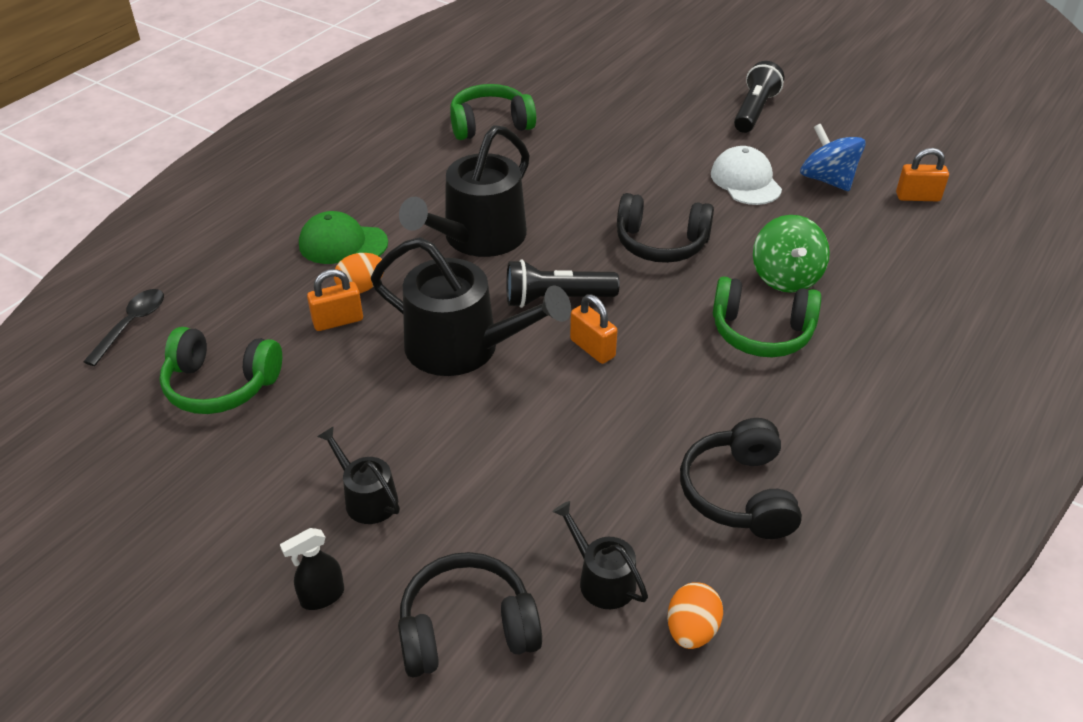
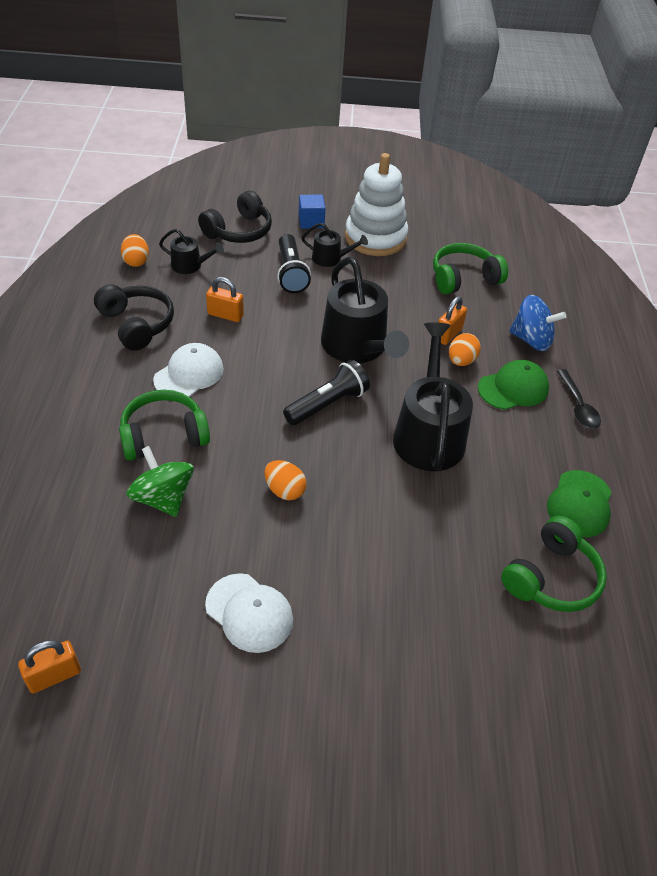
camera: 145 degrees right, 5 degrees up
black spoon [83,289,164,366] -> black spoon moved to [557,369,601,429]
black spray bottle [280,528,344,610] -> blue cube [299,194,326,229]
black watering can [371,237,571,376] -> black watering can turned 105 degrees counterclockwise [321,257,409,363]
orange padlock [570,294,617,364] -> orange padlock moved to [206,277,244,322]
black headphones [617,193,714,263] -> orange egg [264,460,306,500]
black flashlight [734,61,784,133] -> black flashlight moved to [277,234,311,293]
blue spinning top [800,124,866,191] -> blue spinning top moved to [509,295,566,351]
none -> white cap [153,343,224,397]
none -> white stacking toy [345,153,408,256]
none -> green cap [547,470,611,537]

---

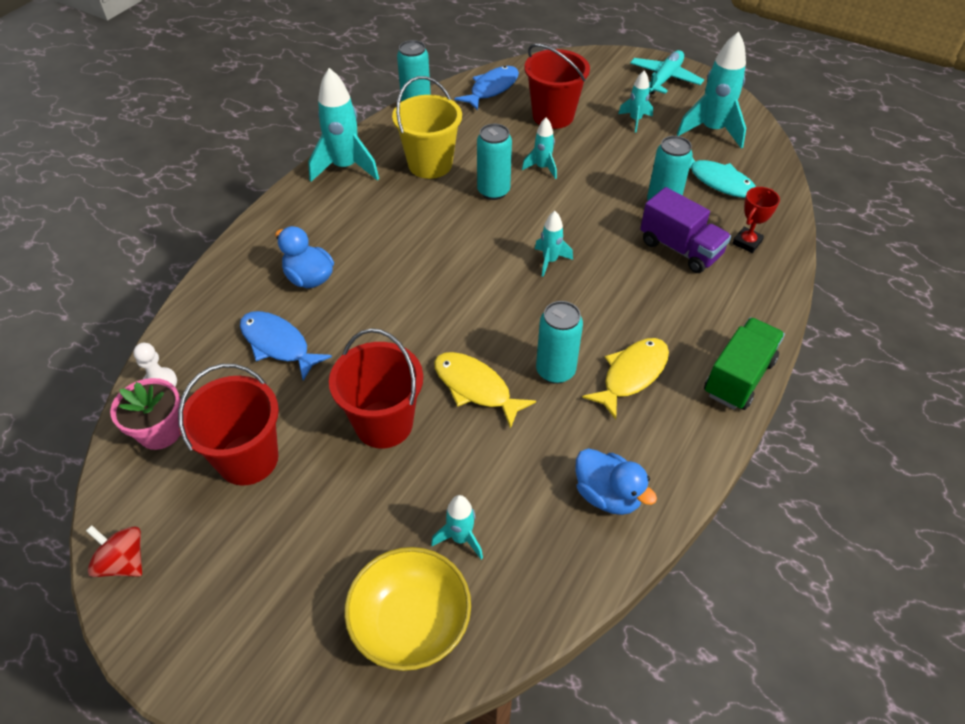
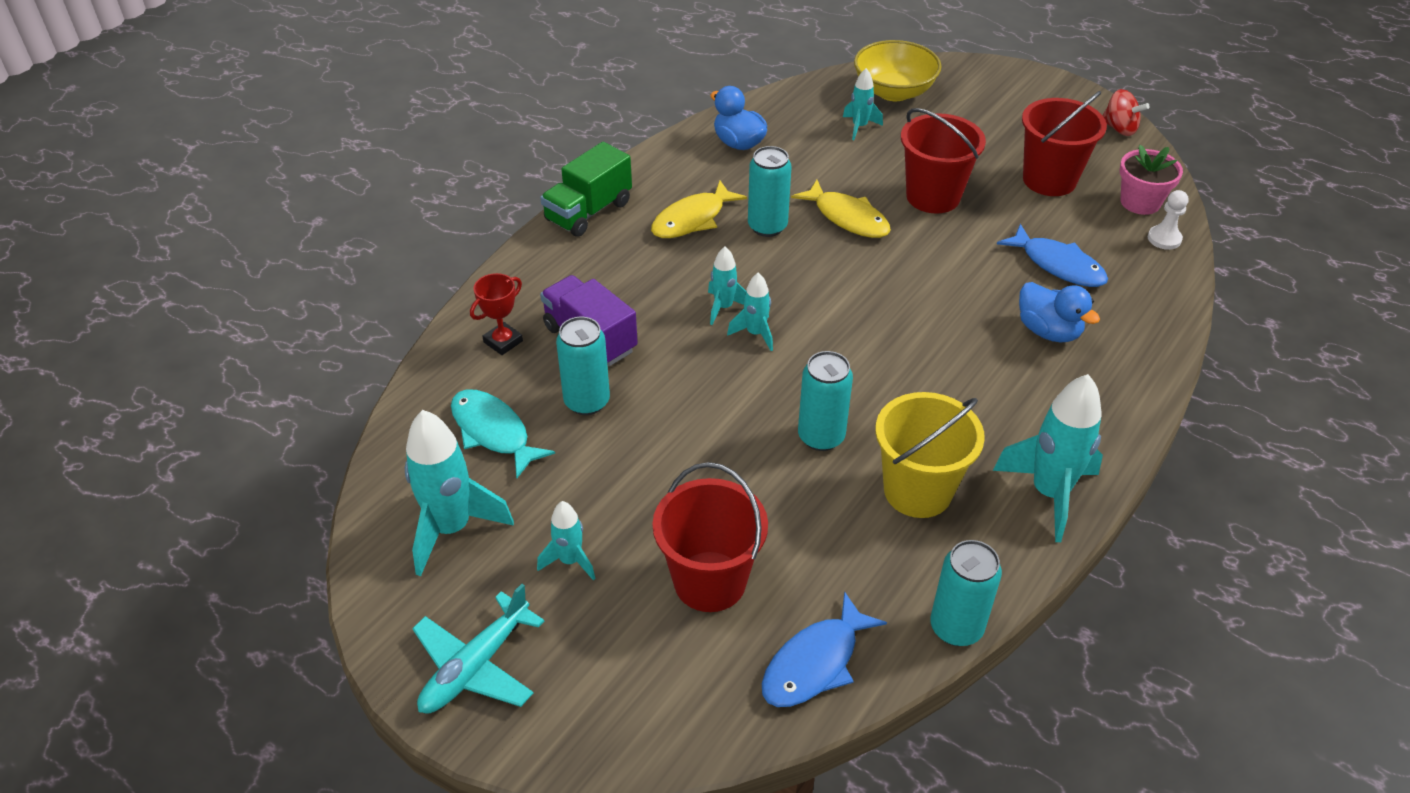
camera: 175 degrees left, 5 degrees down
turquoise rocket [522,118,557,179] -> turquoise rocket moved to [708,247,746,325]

- WORK TASK
From the material above, copy exactly the lines between the line holding "black spoon [83,289,164,366]" and the line holding "none -> white cap [153,343,224,397]", inclusive, and only those.

- ANSWER SPACE
black spoon [83,289,164,366] -> black spoon moved to [557,369,601,429]
black spray bottle [280,528,344,610] -> blue cube [299,194,326,229]
black watering can [371,237,571,376] -> black watering can turned 105 degrees counterclockwise [321,257,409,363]
orange padlock [570,294,617,364] -> orange padlock moved to [206,277,244,322]
black headphones [617,193,714,263] -> orange egg [264,460,306,500]
black flashlight [734,61,784,133] -> black flashlight moved to [277,234,311,293]
blue spinning top [800,124,866,191] -> blue spinning top moved to [509,295,566,351]
none -> white cap [153,343,224,397]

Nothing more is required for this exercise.